### [PROBLEM STATEMENT]
Scan the entries below and count the lines holding the string "right". Supply only the number.

### [DATA EXCERPTS]

========

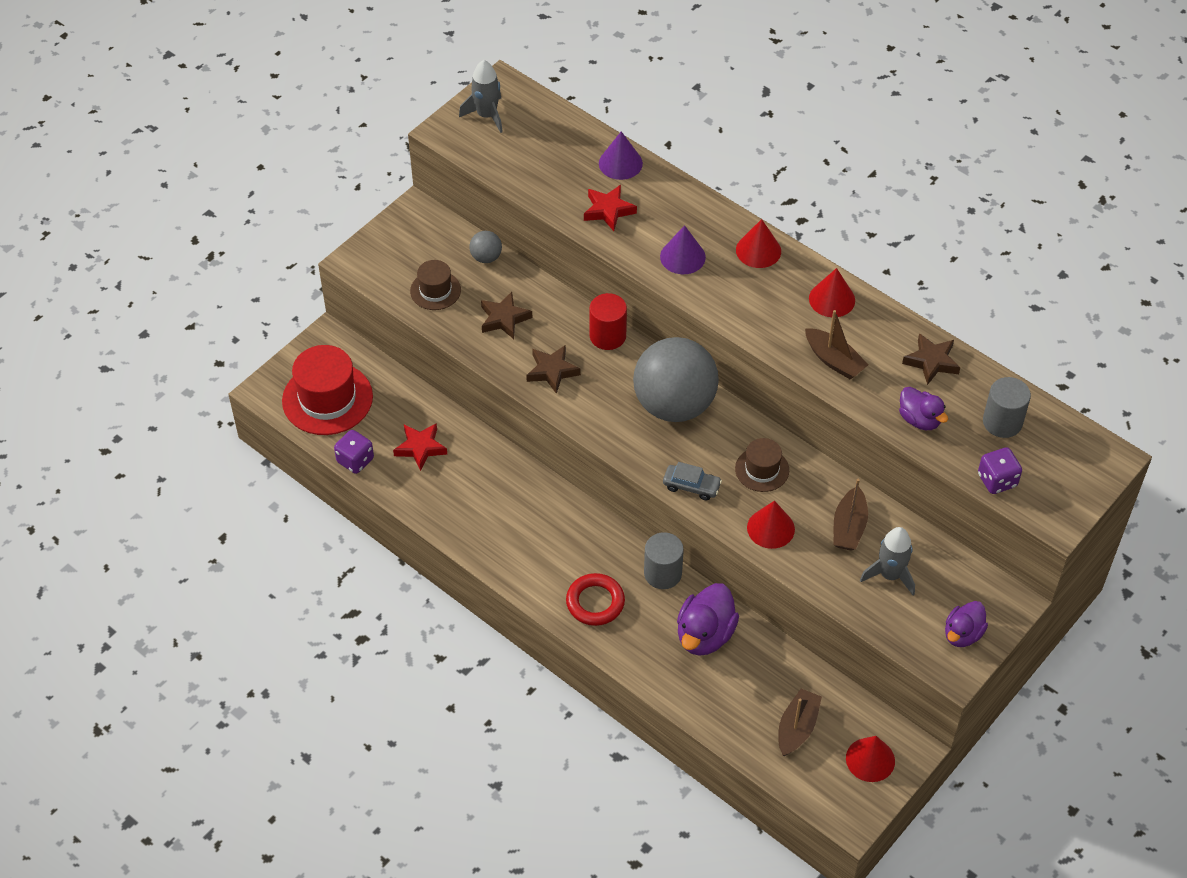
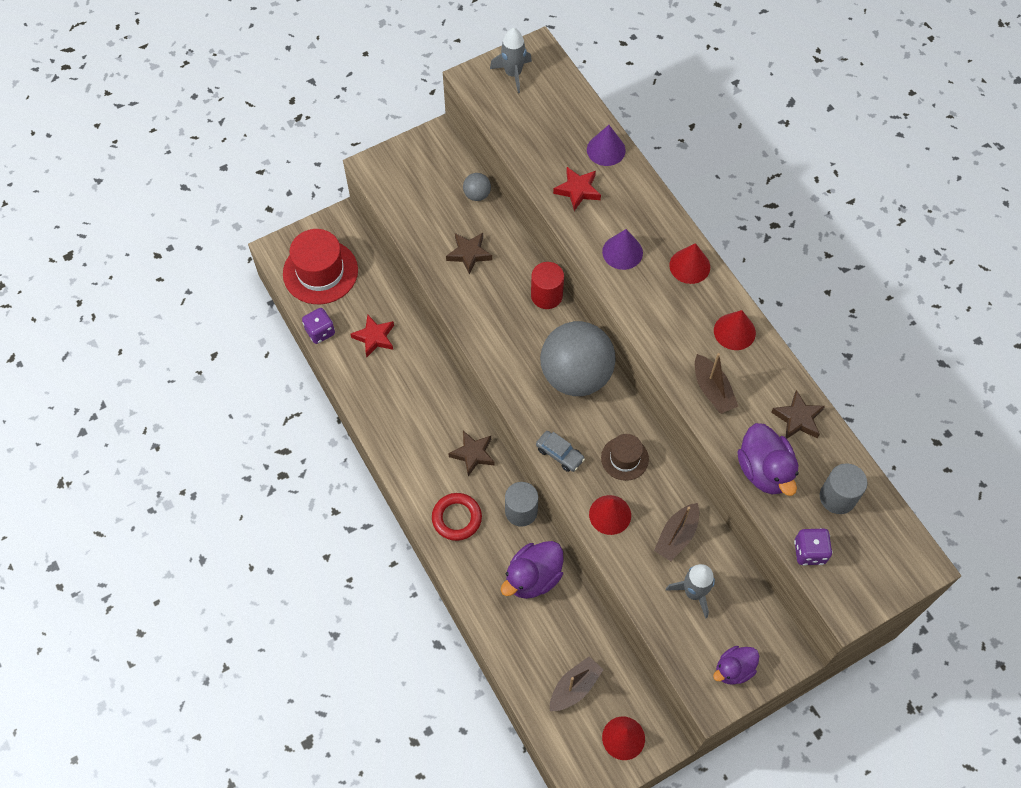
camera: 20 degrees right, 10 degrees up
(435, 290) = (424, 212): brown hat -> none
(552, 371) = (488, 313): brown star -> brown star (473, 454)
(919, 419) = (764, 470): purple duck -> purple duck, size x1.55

========

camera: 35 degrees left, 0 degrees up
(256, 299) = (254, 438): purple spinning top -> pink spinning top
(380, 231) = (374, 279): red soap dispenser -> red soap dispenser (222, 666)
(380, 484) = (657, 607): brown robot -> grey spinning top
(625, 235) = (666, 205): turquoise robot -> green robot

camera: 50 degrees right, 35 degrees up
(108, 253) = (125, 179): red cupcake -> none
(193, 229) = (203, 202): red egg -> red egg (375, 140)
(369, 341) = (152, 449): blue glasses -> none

========

### [SOLVED PROBLEM]
2